What you need to do — From the records below, copy each line that has the word "switch" in it.

Exercise data —
%%
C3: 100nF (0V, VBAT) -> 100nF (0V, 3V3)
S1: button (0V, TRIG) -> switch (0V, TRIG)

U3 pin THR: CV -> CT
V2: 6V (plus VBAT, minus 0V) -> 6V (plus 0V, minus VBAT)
%%
%%
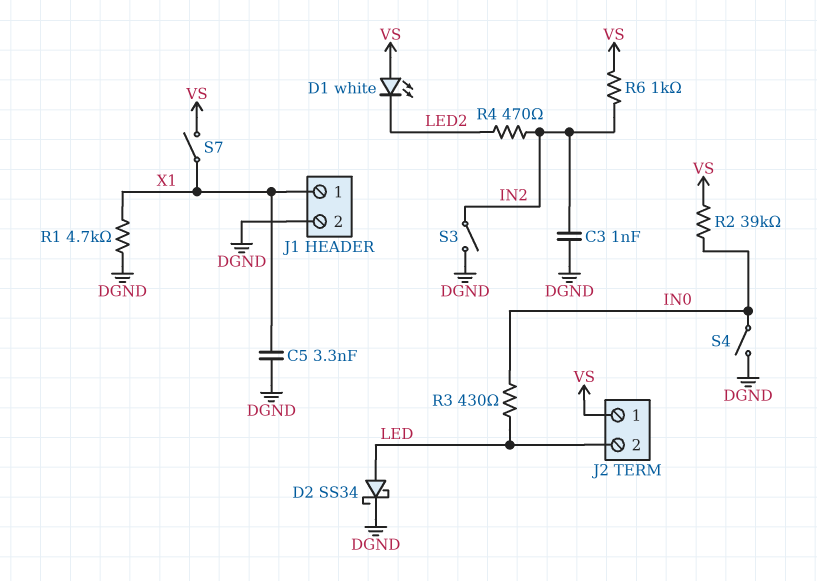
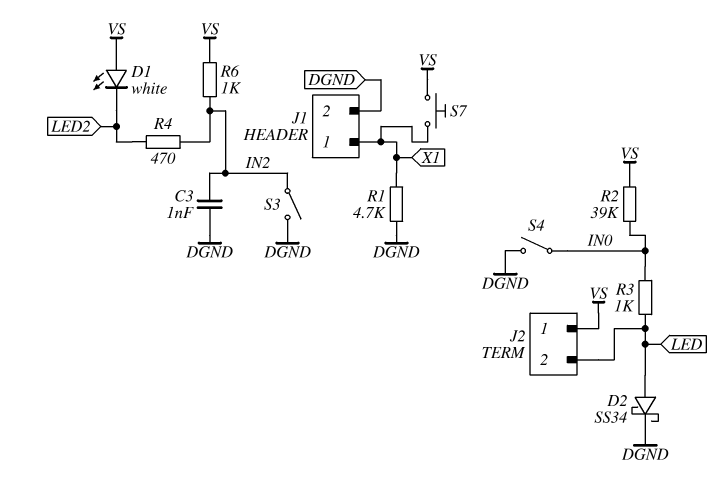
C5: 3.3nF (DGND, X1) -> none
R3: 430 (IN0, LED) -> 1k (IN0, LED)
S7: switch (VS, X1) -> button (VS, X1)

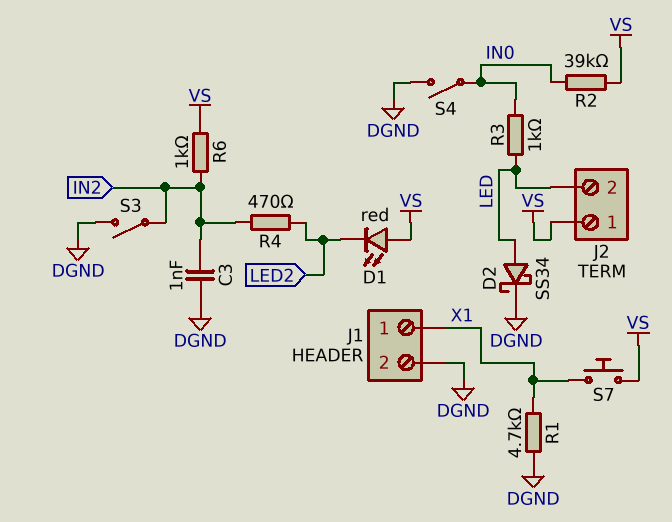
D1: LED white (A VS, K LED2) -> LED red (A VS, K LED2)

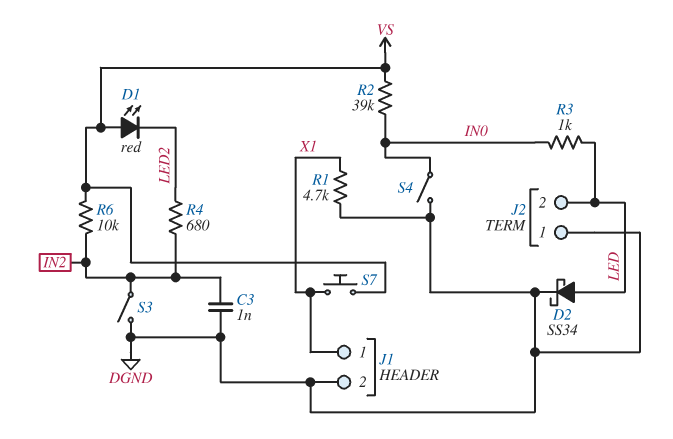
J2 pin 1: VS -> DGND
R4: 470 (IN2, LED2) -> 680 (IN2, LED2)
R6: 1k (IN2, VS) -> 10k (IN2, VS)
%%
%%
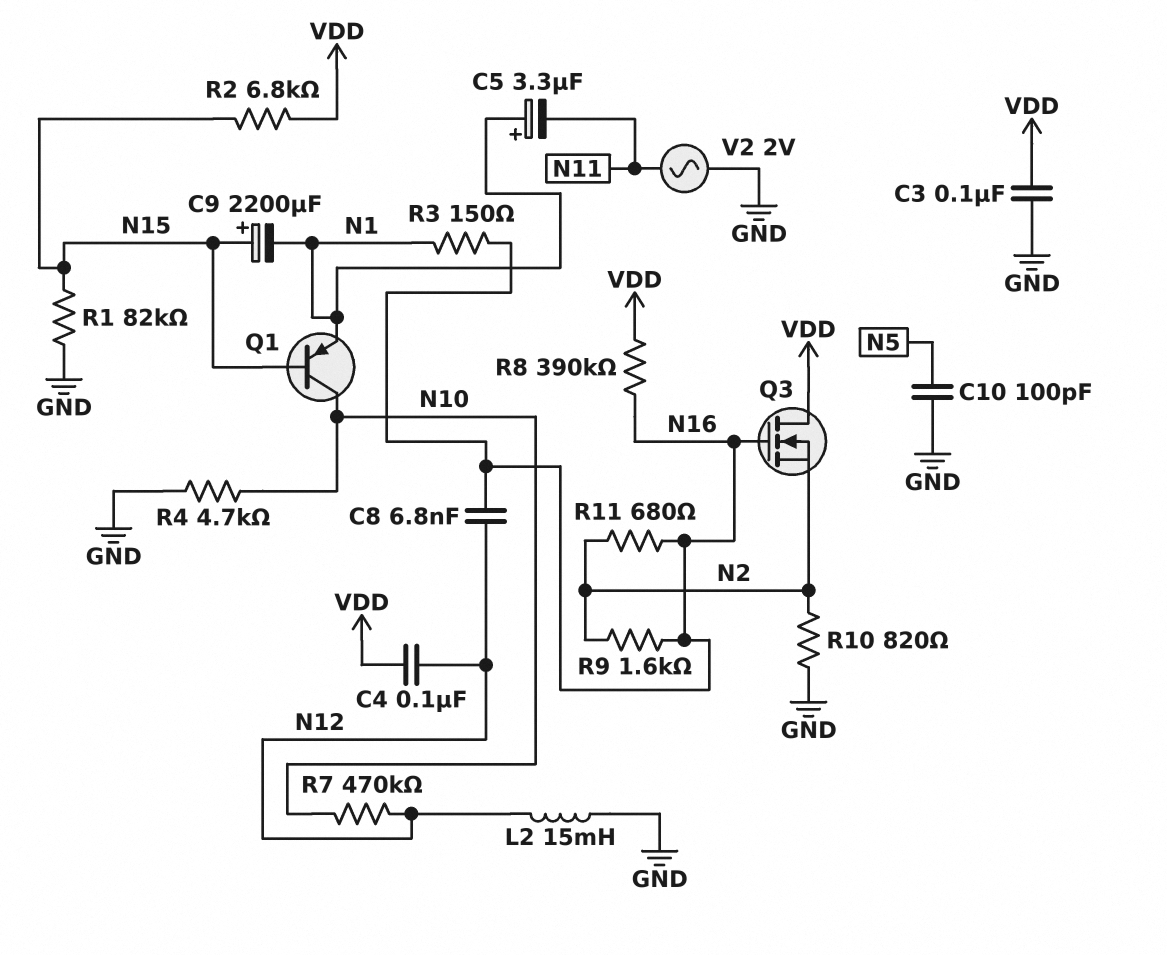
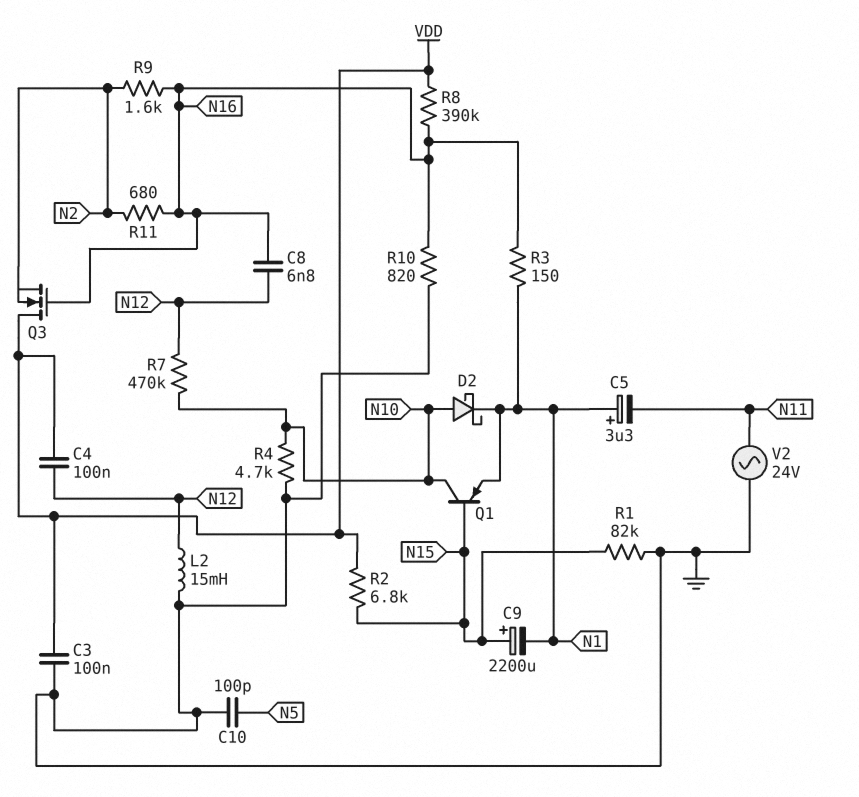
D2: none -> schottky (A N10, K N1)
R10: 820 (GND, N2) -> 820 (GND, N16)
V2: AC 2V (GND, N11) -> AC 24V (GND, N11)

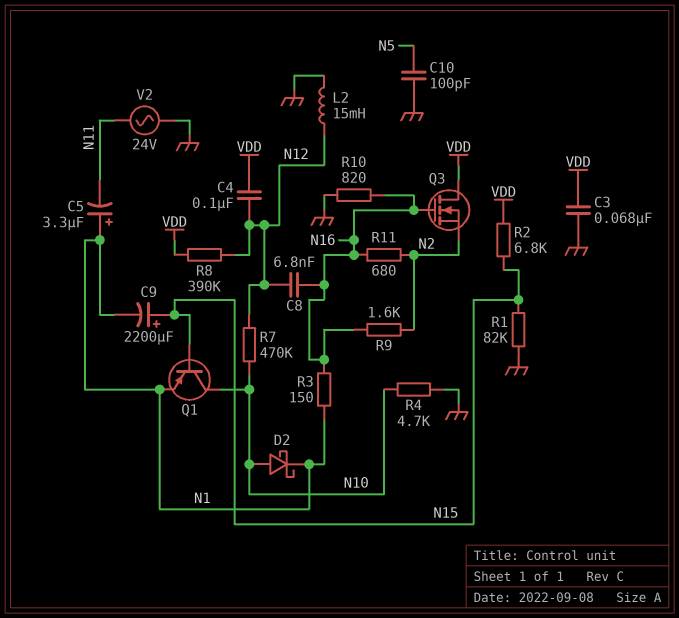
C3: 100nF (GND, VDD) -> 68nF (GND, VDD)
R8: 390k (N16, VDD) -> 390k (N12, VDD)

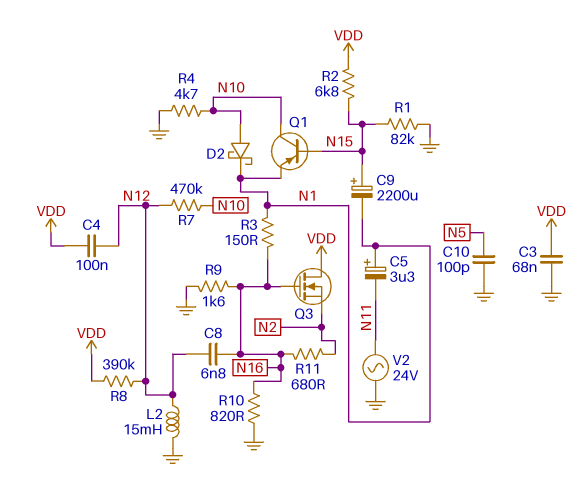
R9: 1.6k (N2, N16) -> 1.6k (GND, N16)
%%
Expected output —
S1: button (0V, TRIG) -> switch (0V, TRIG)
S7: switch (VS, X1) -> button (VS, X1)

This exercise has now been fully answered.